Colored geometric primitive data
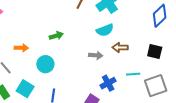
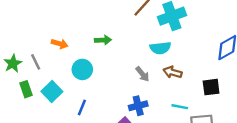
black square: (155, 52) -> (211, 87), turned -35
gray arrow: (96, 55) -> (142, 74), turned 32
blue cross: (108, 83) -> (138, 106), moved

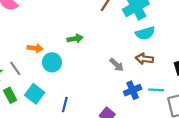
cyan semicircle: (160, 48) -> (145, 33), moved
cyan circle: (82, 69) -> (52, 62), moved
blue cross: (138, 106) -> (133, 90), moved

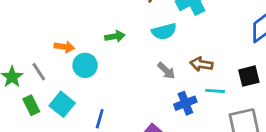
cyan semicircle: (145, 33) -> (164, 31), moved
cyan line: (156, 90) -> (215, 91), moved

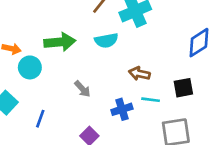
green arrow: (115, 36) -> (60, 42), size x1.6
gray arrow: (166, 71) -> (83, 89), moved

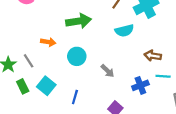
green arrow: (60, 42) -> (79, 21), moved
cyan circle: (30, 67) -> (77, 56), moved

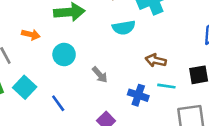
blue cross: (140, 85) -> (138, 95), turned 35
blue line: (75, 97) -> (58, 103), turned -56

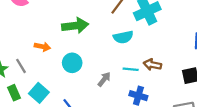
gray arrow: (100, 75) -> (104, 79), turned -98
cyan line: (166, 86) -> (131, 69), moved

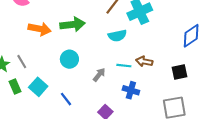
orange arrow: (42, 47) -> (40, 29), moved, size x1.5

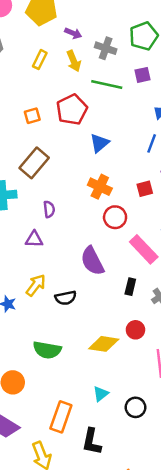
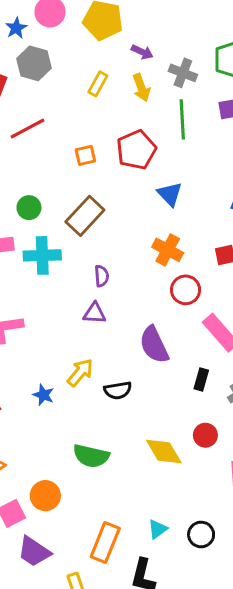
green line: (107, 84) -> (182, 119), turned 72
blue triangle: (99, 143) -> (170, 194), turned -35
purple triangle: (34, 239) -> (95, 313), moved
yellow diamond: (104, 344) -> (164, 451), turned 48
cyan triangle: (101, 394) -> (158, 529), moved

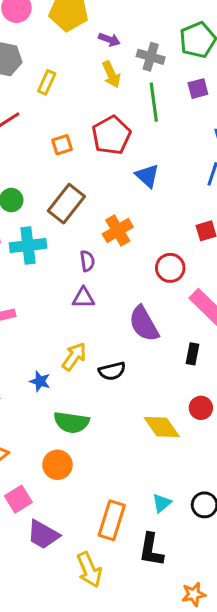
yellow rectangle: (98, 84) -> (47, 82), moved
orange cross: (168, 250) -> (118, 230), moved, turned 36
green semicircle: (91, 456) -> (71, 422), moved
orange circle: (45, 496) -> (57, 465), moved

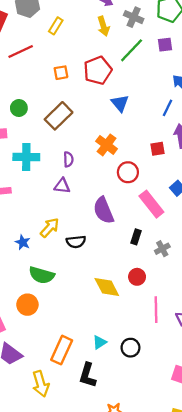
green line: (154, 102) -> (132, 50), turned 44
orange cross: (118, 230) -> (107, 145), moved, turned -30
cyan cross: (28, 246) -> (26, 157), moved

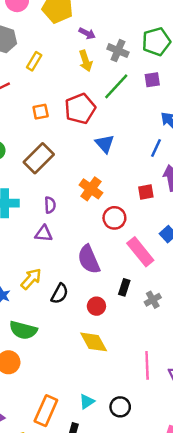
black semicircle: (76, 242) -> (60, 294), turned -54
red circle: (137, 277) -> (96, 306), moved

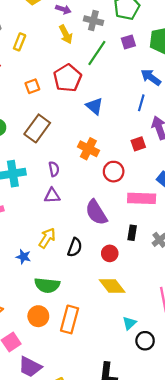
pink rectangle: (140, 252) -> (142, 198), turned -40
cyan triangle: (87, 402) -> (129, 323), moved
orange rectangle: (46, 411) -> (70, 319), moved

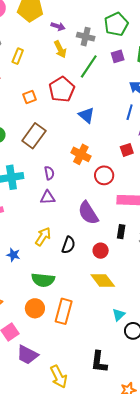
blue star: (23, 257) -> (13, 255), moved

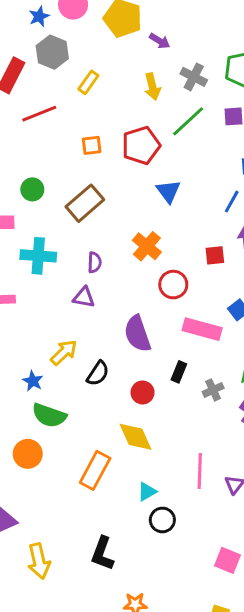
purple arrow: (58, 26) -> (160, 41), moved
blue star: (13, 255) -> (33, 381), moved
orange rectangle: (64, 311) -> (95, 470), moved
---
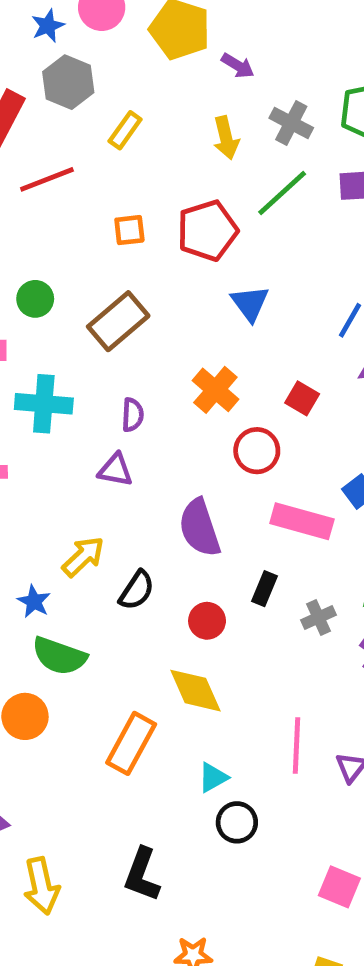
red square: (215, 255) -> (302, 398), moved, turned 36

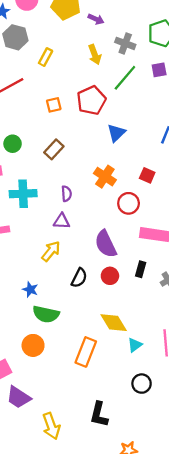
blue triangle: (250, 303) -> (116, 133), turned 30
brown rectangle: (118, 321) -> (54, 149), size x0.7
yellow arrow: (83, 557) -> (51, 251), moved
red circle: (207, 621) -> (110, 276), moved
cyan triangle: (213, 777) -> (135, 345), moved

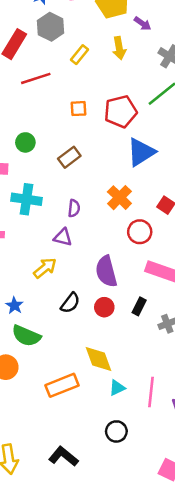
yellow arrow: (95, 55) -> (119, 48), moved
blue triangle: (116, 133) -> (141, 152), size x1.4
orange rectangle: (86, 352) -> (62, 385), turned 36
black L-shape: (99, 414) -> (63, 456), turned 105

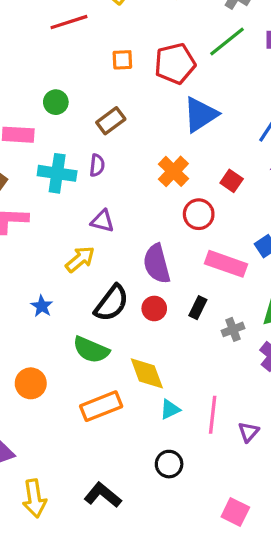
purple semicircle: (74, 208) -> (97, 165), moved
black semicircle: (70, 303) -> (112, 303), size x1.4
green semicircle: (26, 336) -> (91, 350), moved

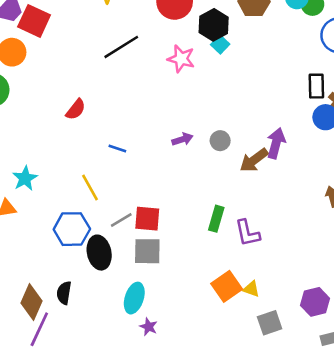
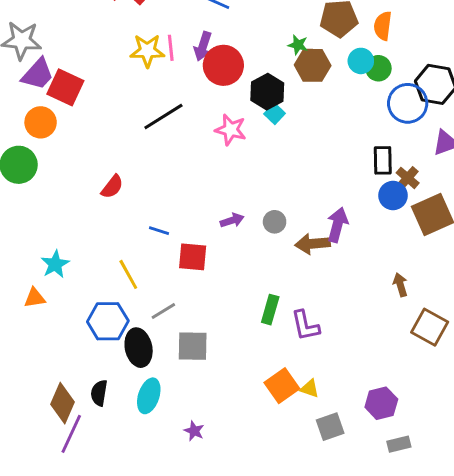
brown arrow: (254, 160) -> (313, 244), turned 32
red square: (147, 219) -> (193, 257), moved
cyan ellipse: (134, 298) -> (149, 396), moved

**PROBLEM TO WORK ON**
The stretch to restate runs from the line above containing "cyan circle: (82, 69) -> (52, 62), moved" through the line containing "orange arrow: (42, 47)". Copy it word for word, ends included, without pictures.

**WRITTEN SOLUTION**
cyan circle: (82, 69) -> (52, 62), moved
blue cross: (138, 106) -> (133, 90), moved

cyan semicircle: (145, 33) -> (164, 31), moved
cyan line: (156, 90) -> (215, 91), moved

green arrow: (115, 36) -> (60, 42), size x1.6
gray arrow: (166, 71) -> (83, 89), moved

green arrow: (60, 42) -> (79, 21), moved
cyan circle: (30, 67) -> (77, 56), moved

blue cross: (140, 85) -> (138, 95), turned 35
blue line: (75, 97) -> (58, 103), turned -56

gray arrow: (100, 75) -> (104, 79), turned -98
cyan line: (166, 86) -> (131, 69), moved

orange arrow: (42, 47) -> (40, 29), moved, size x1.5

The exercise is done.